● Work to complete
Print, exactly as they appear in the listing below, the lines from the line with "D5: none -> schottky (A VREF, K +15V)" to the line with "R1: 1.2k (+15V, VREF) -> none", with both end lines kept.

● Source data
----
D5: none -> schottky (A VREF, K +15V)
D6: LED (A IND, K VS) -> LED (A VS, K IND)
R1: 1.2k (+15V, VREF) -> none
----
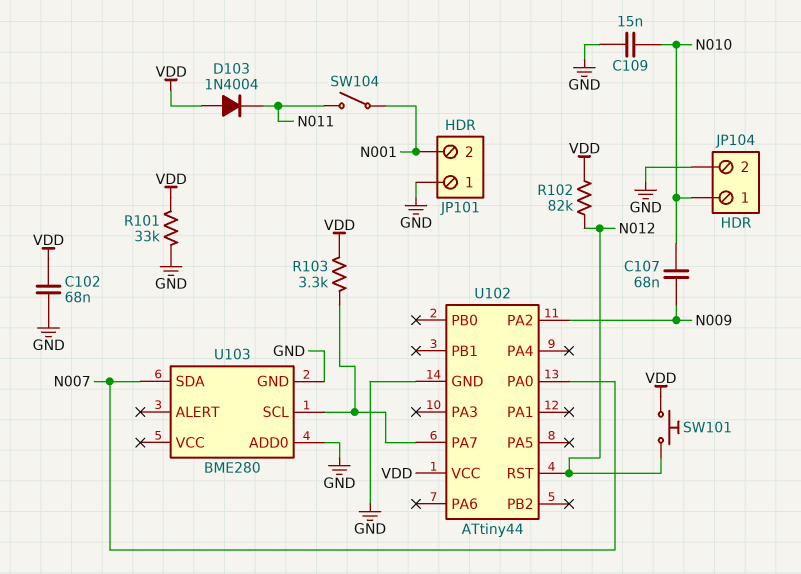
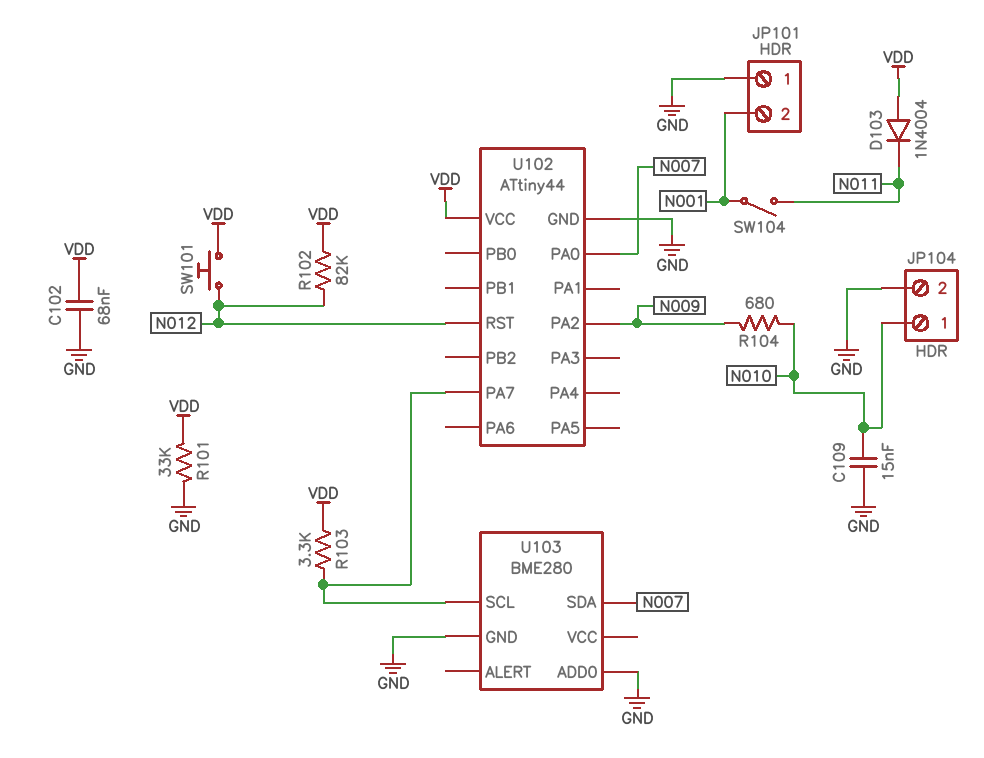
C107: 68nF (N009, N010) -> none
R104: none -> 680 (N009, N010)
----
● Result of the task
D5: none -> schottky (A VREF, K +15V)
D6: LED (A IND, K VS) -> LED (A VS, K IND)
R1: 1.2k (+15V, VREF) -> none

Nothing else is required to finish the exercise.